__WHAT YOU SHOULD DO__:
Would you output the entries below only from the line containing "R2: 2.7k (VCC, n6) -> 91k (VCC, n6)" through the line containing "V3: 24V (plus", exactly as they stand and with both ends included?

__TASK MATERIAL__:
☆ ☆ ☆
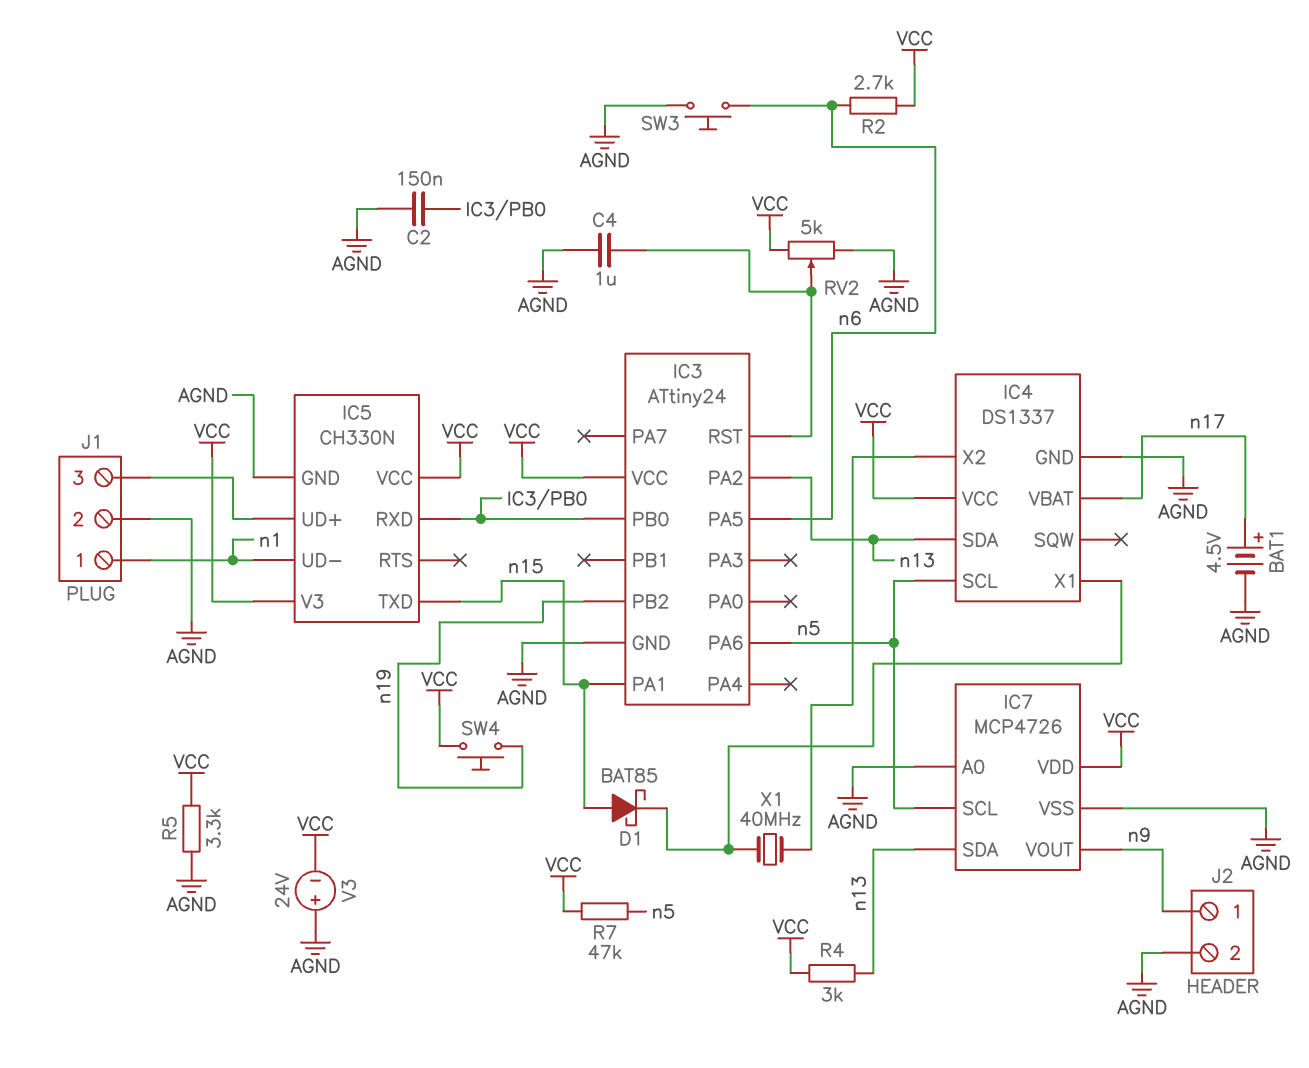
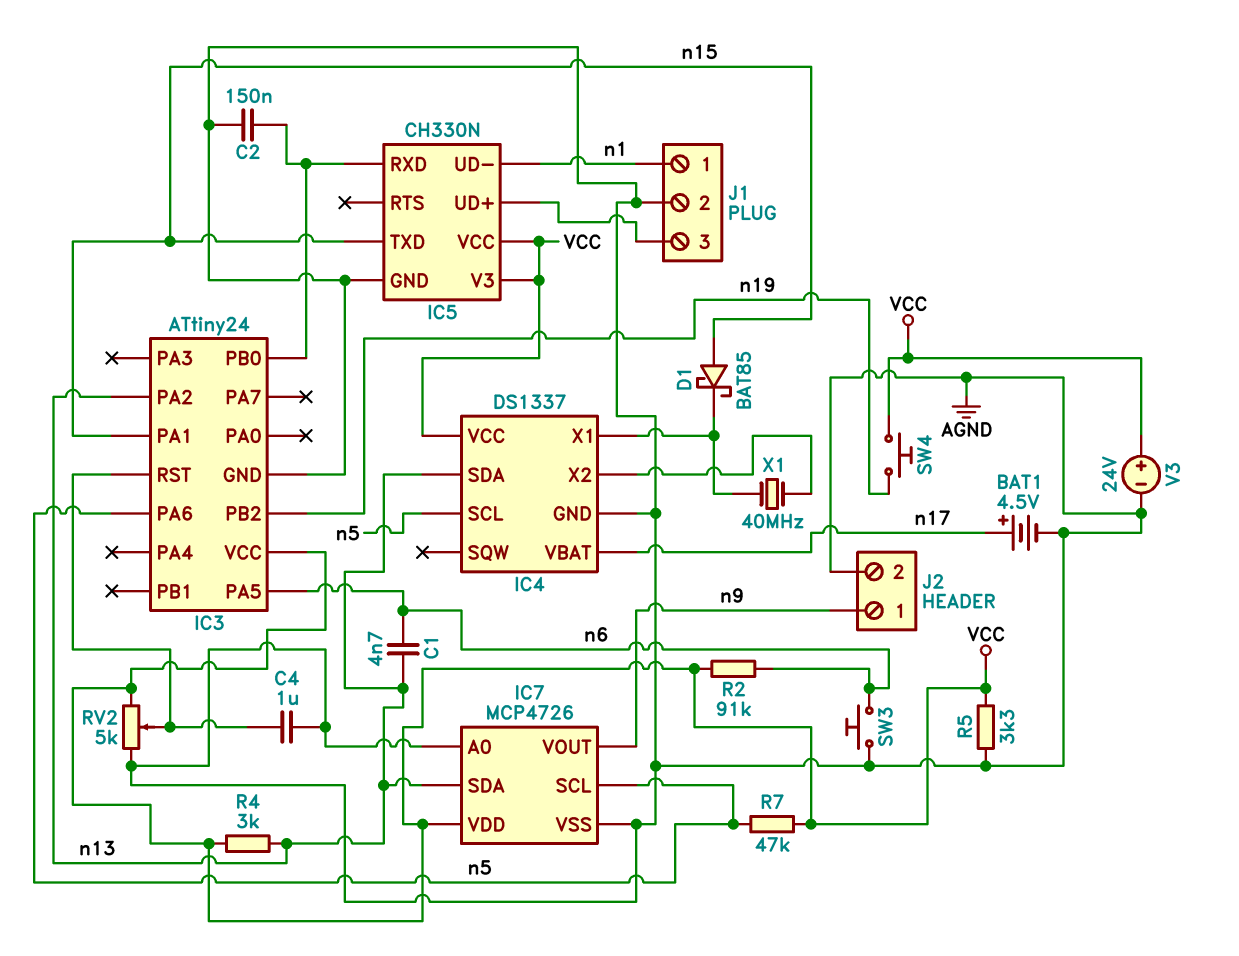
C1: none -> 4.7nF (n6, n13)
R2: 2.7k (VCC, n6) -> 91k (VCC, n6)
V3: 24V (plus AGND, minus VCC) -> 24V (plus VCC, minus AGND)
☆ ☆ ☆
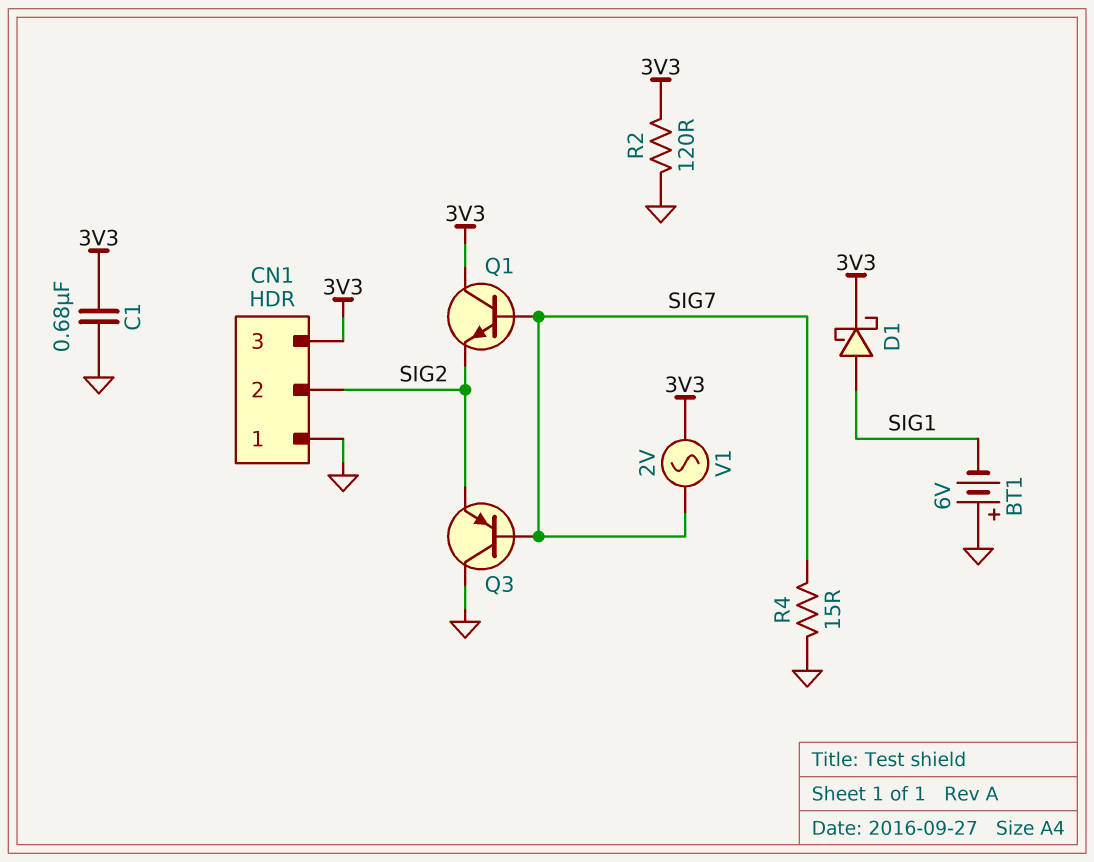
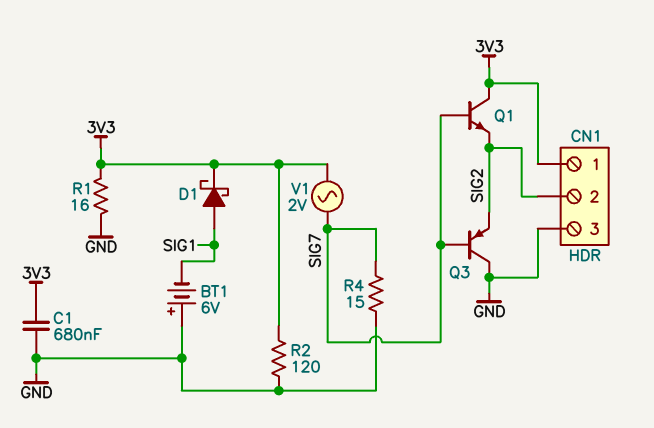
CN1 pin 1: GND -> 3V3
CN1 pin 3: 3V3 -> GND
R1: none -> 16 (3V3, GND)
☆ ☆ ☆
__REPLY TO THE EXERCISE__:
R2: 2.7k (VCC, n6) -> 91k (VCC, n6)
V3: 24V (plus AGND, minus VCC) -> 24V (plus VCC, minus AGND)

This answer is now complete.